WORK ORDER –
Write the records out exactly as shown. No pictures.

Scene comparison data

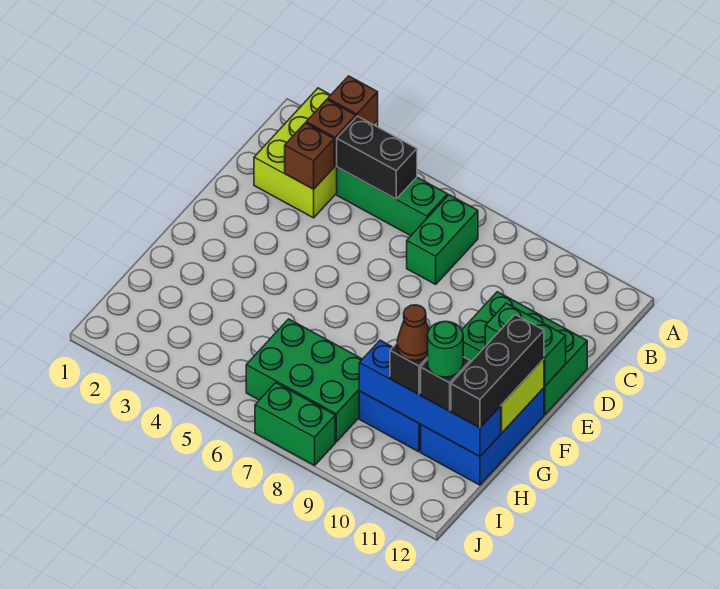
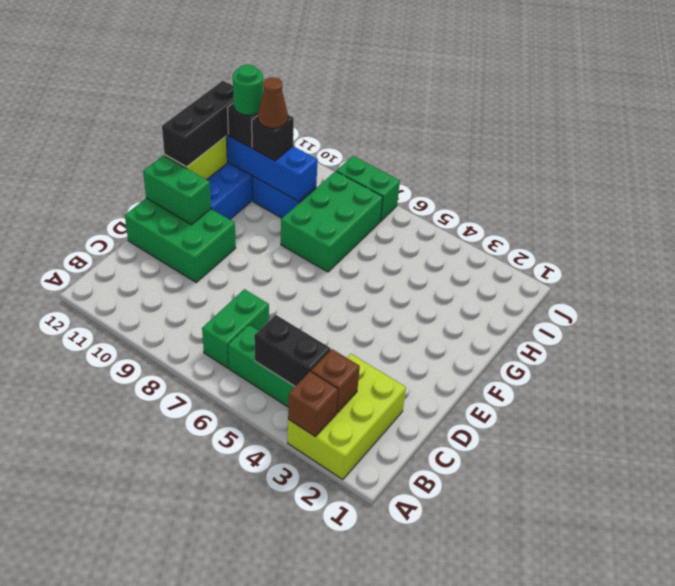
brown brick C3 level 2 -> none
green brick H6:I8 level 1 -> green brick G7:I8 level 1

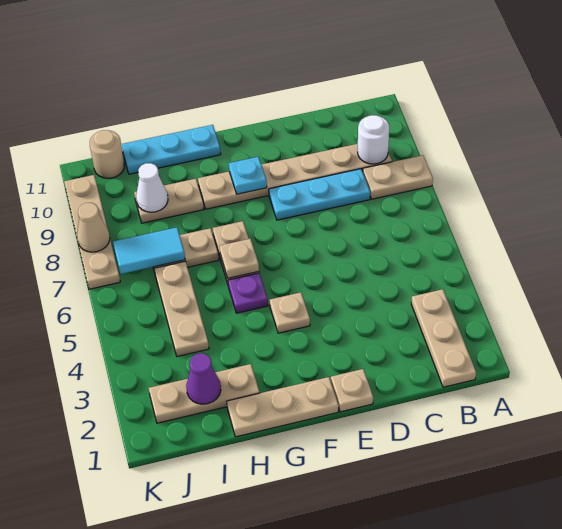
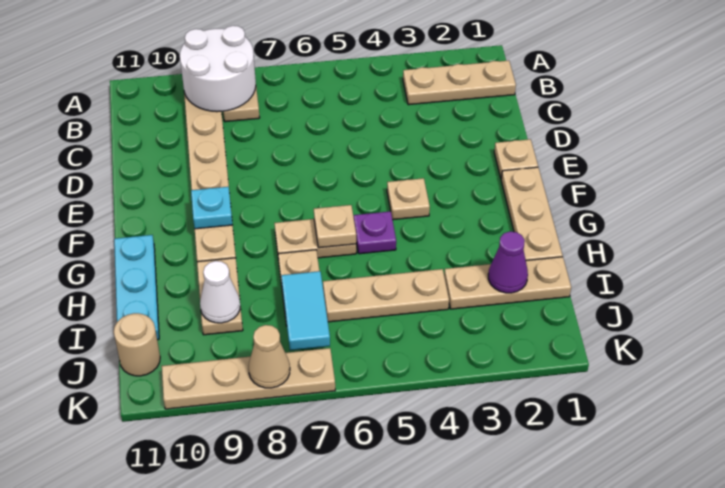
white round brick B9 level 2 -> white round brick A8:B9 level 2
cyan plate C8:E8 level 1 -> none
tan plate H2:J2 level 1 -> tan plate I1:I3 level 1

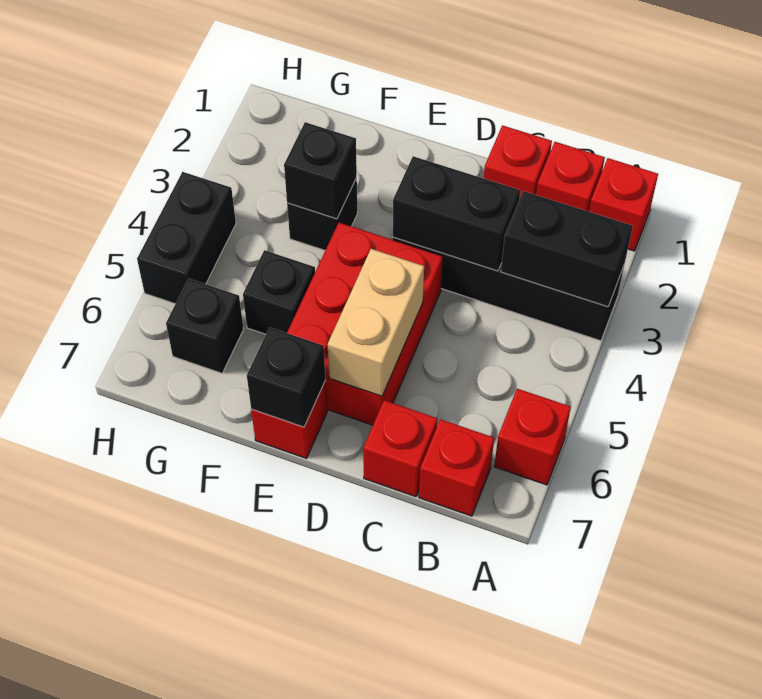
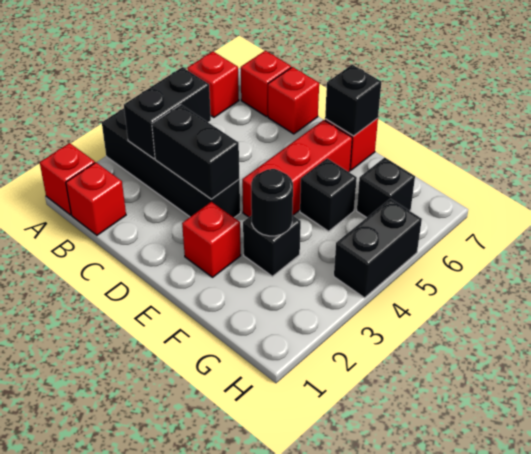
black brick A3:B3 level 2 -> black brick B3:B4 level 2
red brick C1 level 1 -> red brick E2 level 1
red brick D4:E6 level 1 -> red brick E4:E6 level 1
tan brick D5:D6 level 2 -> none
black brick F3 level 2 -> black round brick F3 level 2

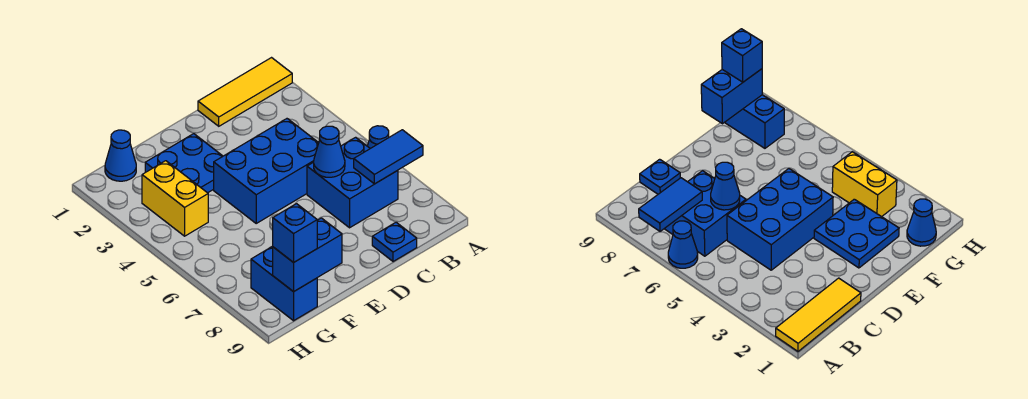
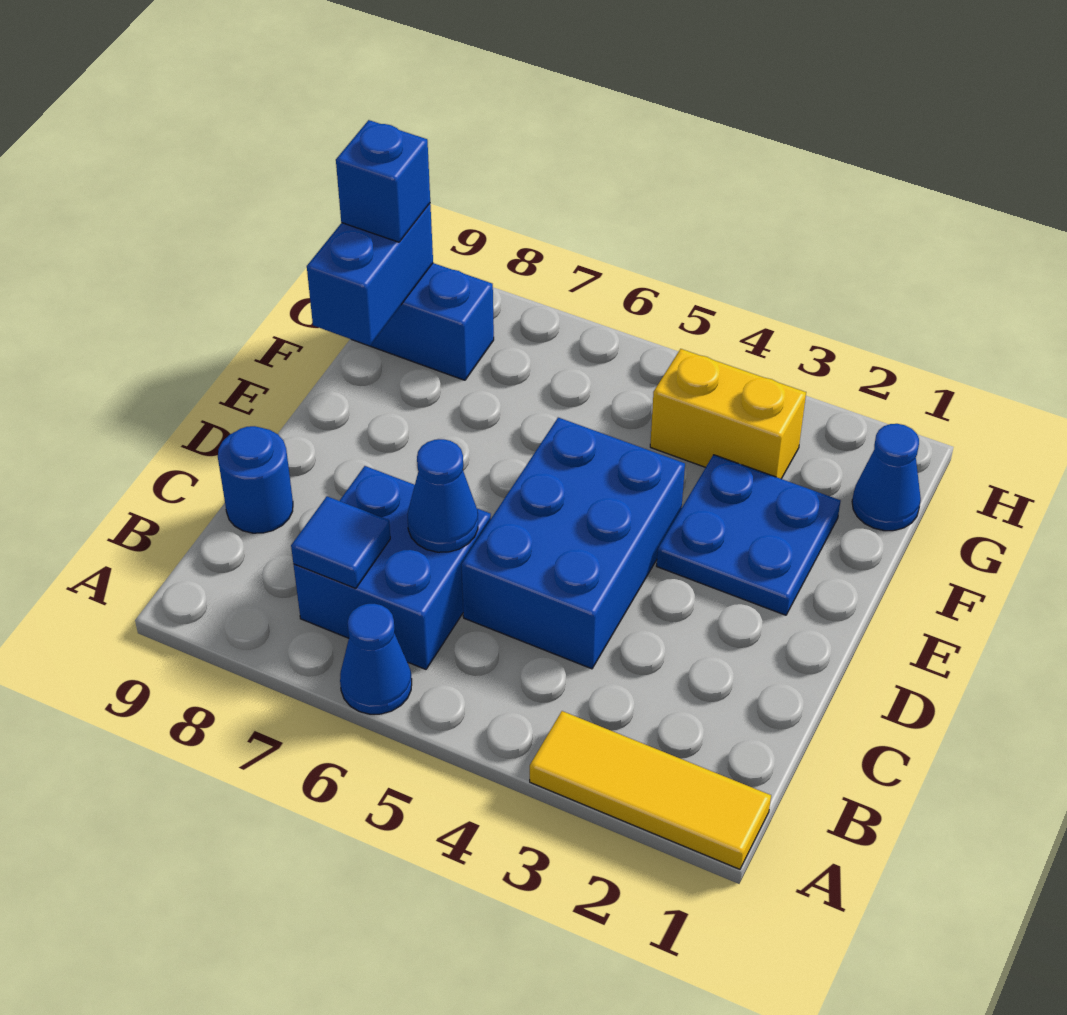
yellow tile A1:C1 level 1 -> yellow tile A1:A3 level 1
blue tile A7:B7 level 2 -> blue tile B7 level 2
blue plate C9 level 1 -> blue round brick C9 level 1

THE COMPLETED TASK –
brown brick C3 level 2 -> none
green brick H6:I8 level 1 -> green brick G7:I8 level 1

white round brick B9 level 2 -> white round brick A8:B9 level 2
cyan plate C8:E8 level 1 -> none
tan plate H2:J2 level 1 -> tan plate I1:I3 level 1

black brick A3:B3 level 2 -> black brick B3:B4 level 2
red brick C1 level 1 -> red brick E2 level 1
red brick D4:E6 level 1 -> red brick E4:E6 level 1
tan brick D5:D6 level 2 -> none
black brick F3 level 2 -> black round brick F3 level 2

yellow tile A1:C1 level 1 -> yellow tile A1:A3 level 1
blue tile A7:B7 level 2 -> blue tile B7 level 2
blue plate C9 level 1 -> blue round brick C9 level 1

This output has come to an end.